Exercise materials: Begin

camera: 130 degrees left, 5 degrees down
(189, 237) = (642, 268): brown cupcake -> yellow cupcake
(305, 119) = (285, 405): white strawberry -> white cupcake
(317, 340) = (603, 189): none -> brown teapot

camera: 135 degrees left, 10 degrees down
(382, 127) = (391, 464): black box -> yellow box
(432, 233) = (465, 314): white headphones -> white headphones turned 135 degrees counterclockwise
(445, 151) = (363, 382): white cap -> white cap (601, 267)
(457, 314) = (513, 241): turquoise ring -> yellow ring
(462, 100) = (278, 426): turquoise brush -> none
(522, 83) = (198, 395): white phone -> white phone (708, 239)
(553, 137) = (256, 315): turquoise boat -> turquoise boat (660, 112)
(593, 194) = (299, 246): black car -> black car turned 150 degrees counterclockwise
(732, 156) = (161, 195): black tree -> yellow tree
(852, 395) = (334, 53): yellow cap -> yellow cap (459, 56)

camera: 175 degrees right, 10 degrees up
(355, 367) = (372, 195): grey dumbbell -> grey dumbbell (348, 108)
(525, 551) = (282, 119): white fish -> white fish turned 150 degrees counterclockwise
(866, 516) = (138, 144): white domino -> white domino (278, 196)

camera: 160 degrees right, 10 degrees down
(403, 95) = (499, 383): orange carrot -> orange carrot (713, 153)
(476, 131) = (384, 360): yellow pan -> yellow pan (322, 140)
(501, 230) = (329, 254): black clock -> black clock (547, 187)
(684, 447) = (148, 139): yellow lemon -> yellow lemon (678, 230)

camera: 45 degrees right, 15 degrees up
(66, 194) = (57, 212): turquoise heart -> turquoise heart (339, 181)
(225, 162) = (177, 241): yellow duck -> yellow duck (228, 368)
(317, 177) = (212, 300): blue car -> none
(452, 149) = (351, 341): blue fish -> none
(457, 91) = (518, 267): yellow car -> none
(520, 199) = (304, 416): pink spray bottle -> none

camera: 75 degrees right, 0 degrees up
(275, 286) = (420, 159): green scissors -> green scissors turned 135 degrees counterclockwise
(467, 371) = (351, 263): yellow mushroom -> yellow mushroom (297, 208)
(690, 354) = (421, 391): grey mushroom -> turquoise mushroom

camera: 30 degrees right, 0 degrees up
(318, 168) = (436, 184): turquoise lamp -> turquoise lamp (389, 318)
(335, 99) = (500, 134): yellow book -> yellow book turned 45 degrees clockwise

Exercise materials: End

# [Assigned task]
For this exercise, repeat exactly the lines of the data above from the one with "(525, 551) = (282, 119): white" down to the one with "(403, 95) = (499, 383): orange", both end lines included.

# [Response to the exercise]
(525, 551) = (282, 119): white fish -> white fish turned 150 degrees counterclockwise
(866, 516) = (138, 144): white domino -> white domino (278, 196)

camera: 160 degrees right, 10 degrees down
(403, 95) = (499, 383): orange carrot -> orange carrot (713, 153)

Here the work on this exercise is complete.